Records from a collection
start

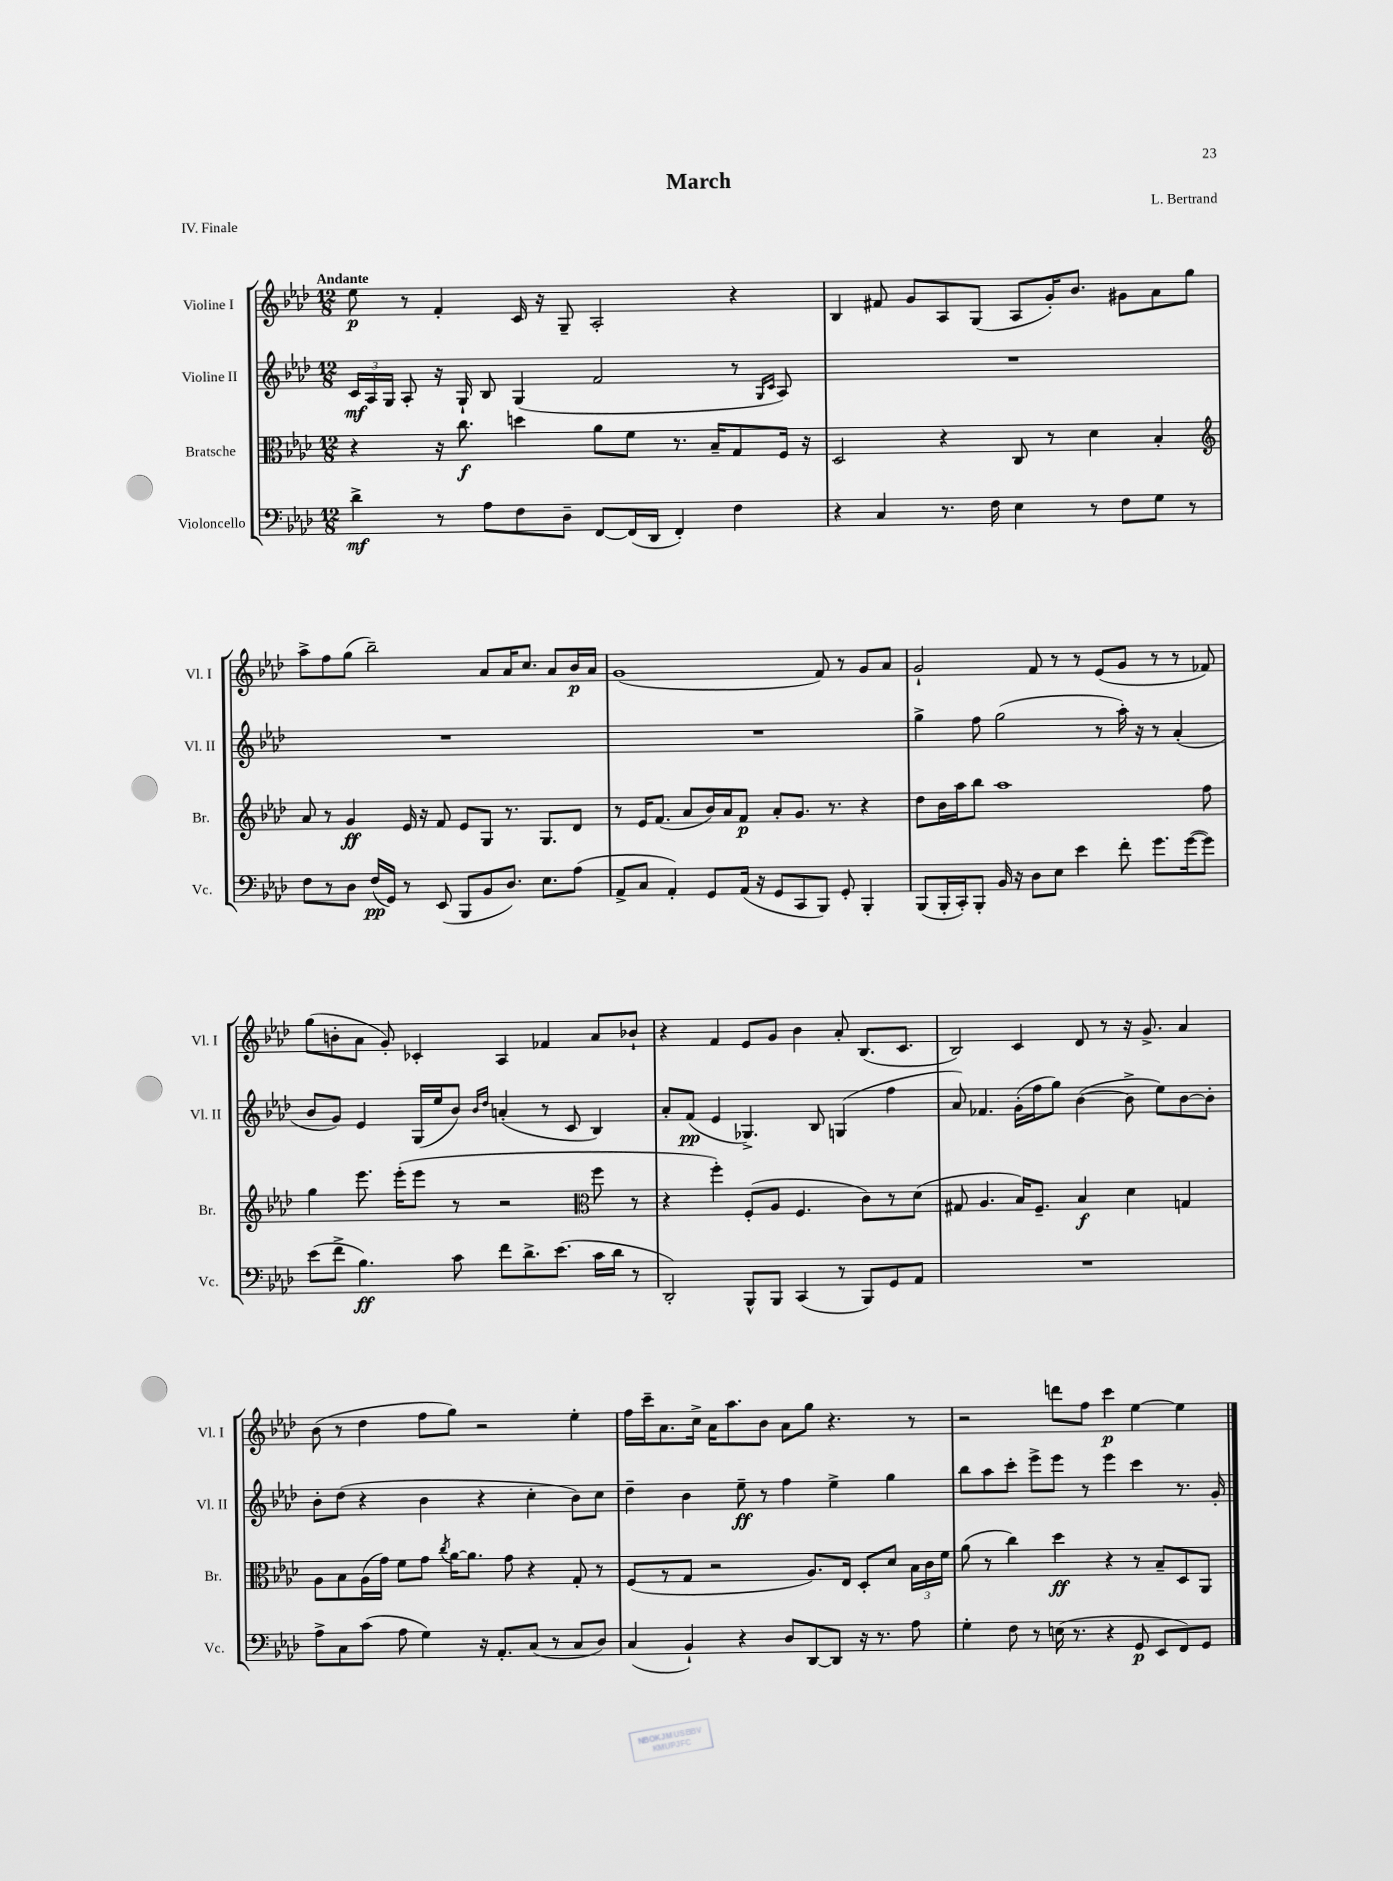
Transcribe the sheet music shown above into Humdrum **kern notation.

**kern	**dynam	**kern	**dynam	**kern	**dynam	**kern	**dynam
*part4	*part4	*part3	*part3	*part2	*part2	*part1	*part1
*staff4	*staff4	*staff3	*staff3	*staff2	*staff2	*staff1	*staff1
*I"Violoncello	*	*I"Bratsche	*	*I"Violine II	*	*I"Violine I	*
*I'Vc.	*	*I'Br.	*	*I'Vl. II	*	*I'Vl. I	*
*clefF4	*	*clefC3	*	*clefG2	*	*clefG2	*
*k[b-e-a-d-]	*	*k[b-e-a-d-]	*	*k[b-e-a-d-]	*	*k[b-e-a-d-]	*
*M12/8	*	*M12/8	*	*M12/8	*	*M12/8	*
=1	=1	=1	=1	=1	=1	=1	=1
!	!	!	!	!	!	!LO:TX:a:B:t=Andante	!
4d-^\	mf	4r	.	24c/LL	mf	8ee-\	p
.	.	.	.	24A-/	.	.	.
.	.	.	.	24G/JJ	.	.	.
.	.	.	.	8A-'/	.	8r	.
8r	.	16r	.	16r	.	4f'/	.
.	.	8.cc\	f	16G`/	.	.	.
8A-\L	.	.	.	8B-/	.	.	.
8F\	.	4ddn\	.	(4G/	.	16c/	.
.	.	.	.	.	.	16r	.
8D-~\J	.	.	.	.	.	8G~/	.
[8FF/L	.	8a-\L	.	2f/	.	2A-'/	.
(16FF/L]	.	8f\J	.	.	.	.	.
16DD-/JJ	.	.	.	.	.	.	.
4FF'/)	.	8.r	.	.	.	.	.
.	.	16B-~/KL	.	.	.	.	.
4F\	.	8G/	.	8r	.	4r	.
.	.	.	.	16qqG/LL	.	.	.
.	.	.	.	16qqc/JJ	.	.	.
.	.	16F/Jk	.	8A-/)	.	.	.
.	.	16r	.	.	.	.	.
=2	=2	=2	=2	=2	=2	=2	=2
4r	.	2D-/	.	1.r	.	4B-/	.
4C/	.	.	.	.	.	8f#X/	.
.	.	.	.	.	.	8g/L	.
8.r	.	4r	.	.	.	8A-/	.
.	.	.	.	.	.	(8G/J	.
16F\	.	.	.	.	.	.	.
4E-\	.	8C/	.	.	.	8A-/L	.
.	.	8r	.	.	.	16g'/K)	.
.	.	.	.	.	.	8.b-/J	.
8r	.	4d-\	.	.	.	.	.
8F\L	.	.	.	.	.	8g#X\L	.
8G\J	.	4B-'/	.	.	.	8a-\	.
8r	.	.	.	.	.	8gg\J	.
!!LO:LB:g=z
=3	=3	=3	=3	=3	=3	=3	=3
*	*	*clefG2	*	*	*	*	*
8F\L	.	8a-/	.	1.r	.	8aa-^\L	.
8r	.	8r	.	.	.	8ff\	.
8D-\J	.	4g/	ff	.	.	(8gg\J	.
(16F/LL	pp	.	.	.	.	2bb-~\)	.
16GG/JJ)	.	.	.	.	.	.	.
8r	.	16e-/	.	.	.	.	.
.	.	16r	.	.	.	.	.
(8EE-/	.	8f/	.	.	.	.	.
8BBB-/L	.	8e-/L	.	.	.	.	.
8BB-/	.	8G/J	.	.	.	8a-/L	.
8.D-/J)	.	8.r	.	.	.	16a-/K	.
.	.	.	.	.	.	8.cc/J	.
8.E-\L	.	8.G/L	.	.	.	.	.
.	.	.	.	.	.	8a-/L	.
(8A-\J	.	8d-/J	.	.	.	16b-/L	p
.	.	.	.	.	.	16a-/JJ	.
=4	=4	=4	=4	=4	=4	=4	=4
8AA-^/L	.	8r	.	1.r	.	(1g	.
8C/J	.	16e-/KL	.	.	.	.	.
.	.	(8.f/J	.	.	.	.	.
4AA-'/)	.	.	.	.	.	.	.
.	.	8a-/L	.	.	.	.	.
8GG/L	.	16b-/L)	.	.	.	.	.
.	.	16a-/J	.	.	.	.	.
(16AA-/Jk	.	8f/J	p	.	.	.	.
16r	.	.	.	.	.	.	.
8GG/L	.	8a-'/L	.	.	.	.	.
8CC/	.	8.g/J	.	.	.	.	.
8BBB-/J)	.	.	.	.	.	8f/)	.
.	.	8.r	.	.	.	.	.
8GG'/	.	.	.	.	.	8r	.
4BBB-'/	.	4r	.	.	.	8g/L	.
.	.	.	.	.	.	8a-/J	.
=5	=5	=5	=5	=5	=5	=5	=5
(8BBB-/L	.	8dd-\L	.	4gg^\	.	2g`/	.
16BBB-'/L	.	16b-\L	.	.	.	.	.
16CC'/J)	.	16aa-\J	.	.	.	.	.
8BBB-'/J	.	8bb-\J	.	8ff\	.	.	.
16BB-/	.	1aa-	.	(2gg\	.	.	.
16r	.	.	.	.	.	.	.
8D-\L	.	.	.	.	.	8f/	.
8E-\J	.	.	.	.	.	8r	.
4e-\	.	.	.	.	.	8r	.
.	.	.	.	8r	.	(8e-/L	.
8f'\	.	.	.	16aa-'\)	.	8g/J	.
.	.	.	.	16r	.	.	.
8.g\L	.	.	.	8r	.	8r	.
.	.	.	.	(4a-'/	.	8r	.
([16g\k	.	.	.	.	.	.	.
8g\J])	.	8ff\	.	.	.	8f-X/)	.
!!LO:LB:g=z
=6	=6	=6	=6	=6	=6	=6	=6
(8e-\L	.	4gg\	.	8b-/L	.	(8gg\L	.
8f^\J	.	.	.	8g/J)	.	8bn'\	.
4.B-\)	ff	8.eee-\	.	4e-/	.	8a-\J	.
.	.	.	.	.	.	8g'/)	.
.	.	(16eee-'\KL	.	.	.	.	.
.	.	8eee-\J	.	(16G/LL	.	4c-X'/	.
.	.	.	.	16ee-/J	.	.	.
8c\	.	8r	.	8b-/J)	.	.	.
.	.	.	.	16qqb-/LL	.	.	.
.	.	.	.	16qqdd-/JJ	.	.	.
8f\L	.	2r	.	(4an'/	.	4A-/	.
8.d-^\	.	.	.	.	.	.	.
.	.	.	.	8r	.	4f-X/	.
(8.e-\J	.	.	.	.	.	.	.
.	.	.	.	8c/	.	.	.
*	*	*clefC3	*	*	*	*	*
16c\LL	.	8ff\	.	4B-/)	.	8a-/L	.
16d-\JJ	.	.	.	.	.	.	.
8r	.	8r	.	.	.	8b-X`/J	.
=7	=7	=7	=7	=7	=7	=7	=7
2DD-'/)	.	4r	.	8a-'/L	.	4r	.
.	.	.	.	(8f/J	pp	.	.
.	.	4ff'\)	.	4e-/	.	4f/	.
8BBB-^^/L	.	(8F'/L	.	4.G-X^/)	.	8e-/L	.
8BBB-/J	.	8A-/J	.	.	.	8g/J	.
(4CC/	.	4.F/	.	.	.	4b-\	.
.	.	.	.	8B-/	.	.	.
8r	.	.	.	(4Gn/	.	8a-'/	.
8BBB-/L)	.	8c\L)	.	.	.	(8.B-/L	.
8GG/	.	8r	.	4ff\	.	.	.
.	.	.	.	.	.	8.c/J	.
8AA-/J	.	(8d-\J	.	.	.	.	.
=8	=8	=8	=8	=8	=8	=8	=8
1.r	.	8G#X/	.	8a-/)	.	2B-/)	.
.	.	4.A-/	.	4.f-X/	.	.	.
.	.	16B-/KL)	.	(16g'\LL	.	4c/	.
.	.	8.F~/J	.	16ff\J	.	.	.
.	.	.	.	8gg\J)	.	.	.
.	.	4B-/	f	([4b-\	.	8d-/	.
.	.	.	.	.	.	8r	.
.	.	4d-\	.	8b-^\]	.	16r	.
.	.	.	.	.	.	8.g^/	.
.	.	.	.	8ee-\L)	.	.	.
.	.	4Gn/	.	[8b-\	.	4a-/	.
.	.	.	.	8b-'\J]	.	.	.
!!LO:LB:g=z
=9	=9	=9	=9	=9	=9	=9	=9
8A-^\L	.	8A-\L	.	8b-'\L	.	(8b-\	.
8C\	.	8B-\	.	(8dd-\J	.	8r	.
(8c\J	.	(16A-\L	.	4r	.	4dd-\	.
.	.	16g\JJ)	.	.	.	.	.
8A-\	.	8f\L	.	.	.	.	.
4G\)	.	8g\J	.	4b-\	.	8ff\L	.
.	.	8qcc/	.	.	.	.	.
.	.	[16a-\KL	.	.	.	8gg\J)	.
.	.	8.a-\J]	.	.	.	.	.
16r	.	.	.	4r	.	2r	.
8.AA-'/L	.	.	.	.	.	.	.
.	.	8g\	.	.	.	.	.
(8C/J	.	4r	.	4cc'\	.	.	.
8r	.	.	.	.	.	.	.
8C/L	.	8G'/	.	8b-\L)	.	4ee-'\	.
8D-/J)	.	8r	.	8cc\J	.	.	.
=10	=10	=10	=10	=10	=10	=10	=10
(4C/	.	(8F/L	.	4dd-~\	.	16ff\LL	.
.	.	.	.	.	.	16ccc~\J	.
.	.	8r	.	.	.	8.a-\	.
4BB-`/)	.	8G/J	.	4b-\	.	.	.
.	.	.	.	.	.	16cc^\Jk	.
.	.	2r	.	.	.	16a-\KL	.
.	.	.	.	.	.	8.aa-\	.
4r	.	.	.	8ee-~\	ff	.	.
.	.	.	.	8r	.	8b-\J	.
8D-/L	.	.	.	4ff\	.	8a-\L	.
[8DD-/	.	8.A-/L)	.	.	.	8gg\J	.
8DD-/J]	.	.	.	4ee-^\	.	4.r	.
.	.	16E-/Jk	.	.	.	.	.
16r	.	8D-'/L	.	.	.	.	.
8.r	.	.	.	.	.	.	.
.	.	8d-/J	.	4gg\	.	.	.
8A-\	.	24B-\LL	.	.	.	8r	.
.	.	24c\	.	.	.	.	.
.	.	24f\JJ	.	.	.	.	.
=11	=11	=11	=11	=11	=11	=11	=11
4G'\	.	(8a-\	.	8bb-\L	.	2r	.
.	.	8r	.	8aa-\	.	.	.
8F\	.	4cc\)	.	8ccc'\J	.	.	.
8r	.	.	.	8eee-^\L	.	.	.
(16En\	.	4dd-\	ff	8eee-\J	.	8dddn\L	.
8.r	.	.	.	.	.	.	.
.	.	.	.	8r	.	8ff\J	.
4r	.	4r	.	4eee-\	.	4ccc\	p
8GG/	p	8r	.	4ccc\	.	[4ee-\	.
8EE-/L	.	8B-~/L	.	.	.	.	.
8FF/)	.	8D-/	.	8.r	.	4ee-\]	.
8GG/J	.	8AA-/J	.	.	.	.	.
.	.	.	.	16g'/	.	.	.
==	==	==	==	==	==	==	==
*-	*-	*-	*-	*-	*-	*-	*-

end

- [Goal] Collect every line above that contains the word "kern". Case counts, so only match it with the same capital and small letters.

- [Exercise response]
Transcribe the sheet music shown above into Humdrum **kern notation.
**kern	**dynam	**kern	**dynam	**kern	**dynam	**kern	**dynam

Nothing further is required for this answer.